ASSIGNED TASK: An exact reproduction of all the entries below is required.

Recorded data:
- Opening Delimiter -

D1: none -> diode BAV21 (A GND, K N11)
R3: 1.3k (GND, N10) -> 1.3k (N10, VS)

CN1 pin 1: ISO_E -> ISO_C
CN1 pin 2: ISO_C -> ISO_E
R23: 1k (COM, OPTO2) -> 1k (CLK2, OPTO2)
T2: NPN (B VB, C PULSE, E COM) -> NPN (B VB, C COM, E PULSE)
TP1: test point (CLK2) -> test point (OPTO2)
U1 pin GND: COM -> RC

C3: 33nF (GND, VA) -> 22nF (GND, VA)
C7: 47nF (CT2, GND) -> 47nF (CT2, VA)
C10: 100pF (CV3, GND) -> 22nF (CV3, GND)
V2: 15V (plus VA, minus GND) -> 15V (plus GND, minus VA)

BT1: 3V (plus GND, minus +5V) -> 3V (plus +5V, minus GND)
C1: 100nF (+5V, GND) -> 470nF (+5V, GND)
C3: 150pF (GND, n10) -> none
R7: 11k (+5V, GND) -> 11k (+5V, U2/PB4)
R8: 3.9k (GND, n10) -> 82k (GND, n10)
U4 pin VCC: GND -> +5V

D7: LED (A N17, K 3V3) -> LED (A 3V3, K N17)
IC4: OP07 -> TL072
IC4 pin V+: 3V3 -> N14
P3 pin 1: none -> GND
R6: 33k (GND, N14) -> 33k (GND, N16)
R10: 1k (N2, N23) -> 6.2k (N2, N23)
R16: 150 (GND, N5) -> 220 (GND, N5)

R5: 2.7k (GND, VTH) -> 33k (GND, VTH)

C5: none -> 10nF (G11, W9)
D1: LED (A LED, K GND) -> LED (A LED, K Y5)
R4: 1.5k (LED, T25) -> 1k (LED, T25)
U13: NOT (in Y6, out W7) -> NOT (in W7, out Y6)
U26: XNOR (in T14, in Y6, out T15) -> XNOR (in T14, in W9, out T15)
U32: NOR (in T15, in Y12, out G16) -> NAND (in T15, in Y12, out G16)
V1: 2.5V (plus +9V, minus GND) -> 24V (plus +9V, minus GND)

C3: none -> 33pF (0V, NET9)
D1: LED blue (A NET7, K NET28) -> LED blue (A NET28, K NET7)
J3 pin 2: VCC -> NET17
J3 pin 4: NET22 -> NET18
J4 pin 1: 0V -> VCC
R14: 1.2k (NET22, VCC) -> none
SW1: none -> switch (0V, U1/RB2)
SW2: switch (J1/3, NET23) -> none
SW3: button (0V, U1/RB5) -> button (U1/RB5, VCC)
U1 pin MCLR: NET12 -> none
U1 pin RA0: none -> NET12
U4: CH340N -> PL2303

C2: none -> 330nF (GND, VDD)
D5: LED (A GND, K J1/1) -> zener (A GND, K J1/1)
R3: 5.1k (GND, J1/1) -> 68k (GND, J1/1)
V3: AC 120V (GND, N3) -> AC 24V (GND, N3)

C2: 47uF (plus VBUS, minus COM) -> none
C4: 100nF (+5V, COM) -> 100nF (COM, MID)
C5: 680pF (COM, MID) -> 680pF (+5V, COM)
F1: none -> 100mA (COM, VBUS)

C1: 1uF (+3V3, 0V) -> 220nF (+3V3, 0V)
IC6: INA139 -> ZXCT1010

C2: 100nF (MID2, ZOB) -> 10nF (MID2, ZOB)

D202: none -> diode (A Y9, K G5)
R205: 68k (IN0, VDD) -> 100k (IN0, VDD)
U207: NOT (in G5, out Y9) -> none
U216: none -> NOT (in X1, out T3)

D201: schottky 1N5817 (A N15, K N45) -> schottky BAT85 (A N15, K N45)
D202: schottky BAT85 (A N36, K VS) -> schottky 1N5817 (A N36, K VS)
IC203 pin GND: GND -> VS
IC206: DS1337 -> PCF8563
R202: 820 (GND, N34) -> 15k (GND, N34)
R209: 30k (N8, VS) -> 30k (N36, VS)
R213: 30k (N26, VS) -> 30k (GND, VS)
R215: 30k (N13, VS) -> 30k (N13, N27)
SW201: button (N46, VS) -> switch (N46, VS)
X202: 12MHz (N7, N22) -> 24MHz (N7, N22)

- Closing Delimiter -

EXERCISE RESPONSE:
D1: none -> diode BAV21 (A GND, K N11)
R3: 1.3k (GND, N10) -> 1.3k (N10, VS)

CN1 pin 1: ISO_E -> ISO_C
CN1 pin 2: ISO_C -> ISO_E
R23: 1k (COM, OPTO2) -> 1k (CLK2, OPTO2)
T2: NPN (B VB, C PULSE, E COM) -> NPN (B VB, C COM, E PULSE)
TP1: test point (CLK2) -> test point (OPTO2)
U1 pin GND: COM -> RC

C3: 33nF (GND, VA) -> 22nF (GND, VA)
C7: 47nF (CT2, GND) -> 47nF (CT2, VA)
C10: 100pF (CV3, GND) -> 22nF (CV3, GND)
V2: 15V (plus VA, minus GND) -> 15V (plus GND, minus VA)

BT1: 3V (plus GND, minus +5V) -> 3V (plus +5V, minus GND)
C1: 100nF (+5V, GND) -> 470nF (+5V, GND)
C3: 150pF (GND, n10) -> none
R7: 11k (+5V, GND) -> 11k (+5V, U2/PB4)
R8: 3.9k (GND, n10) -> 82k (GND, n10)
U4 pin VCC: GND -> +5V

D7: LED (A N17, K 3V3) -> LED (A 3V3, K N17)
IC4: OP07 -> TL072
IC4 pin V+: 3V3 -> N14
P3 pin 1: none -> GND
R6: 33k (GND, N14) -> 33k (GND, N16)
R10: 1k (N2, N23) -> 6.2k (N2, N23)
R16: 150 (GND, N5) -> 220 (GND, N5)

R5: 2.7k (GND, VTH) -> 33k (GND, VTH)

C5: none -> 10nF (G11, W9)
D1: LED (A LED, K GND) -> LED (A LED, K Y5)
R4: 1.5k (LED, T25) -> 1k (LED, T25)
U13: NOT (in Y6, out W7) -> NOT (in W7, out Y6)
U26: XNOR (in T14, in Y6, out T15) -> XNOR (in T14, in W9, out T15)
U32: NOR (in T15, in Y12, out G16) -> NAND (in T15, in Y12, out G16)
V1: 2.5V (plus +9V, minus GND) -> 24V (plus +9V, minus GND)

C3: none -> 33pF (0V, NET9)
D1: LED blue (A NET7, K NET28) -> LED blue (A NET28, K NET7)
J3 pin 2: VCC -> NET17
J3 pin 4: NET22 -> NET18
J4 pin 1: 0V -> VCC
R14: 1.2k (NET22, VCC) -> none
SW1: none -> switch (0V, U1/RB2)
SW2: switch (J1/3, NET23) -> none
SW3: button (0V, U1/RB5) -> button (U1/RB5, VCC)
U1 pin MCLR: NET12 -> none
U1 pin RA0: none -> NET12
U4: CH340N -> PL2303

C2: none -> 330nF (GND, VDD)
D5: LED (A GND, K J1/1) -> zener (A GND, K J1/1)
R3: 5.1k (GND, J1/1) -> 68k (GND, J1/1)
V3: AC 120V (GND, N3) -> AC 24V (GND, N3)

C2: 47uF (plus VBUS, minus COM) -> none
C4: 100nF (+5V, COM) -> 100nF (COM, MID)
C5: 680pF (COM, MID) -> 680pF (+5V, COM)
F1: none -> 100mA (COM, VBUS)

C1: 1uF (+3V3, 0V) -> 220nF (+3V3, 0V)
IC6: INA139 -> ZXCT1010

C2: 100nF (MID2, ZOB) -> 10nF (MID2, ZOB)

D202: none -> diode (A Y9, K G5)
R205: 68k (IN0, VDD) -> 100k (IN0, VDD)
U207: NOT (in G5, out Y9) -> none
U216: none -> NOT (in X1, out T3)

D201: schottky 1N5817 (A N15, K N45) -> schottky BAT85 (A N15, K N45)
D202: schottky BAT85 (A N36, K VS) -> schottky 1N5817 (A N36, K VS)
IC203 pin GND: GND -> VS
IC206: DS1337 -> PCF8563
R202: 820 (GND, N34) -> 15k (GND, N34)
R209: 30k (N8, VS) -> 30k (N36, VS)
R213: 30k (N26, VS) -> 30k (GND, VS)
R215: 30k (N13, VS) -> 30k (N13, N27)
SW201: button (N46, VS) -> switch (N46, VS)
X202: 12MHz (N7, N22) -> 24MHz (N7, N22)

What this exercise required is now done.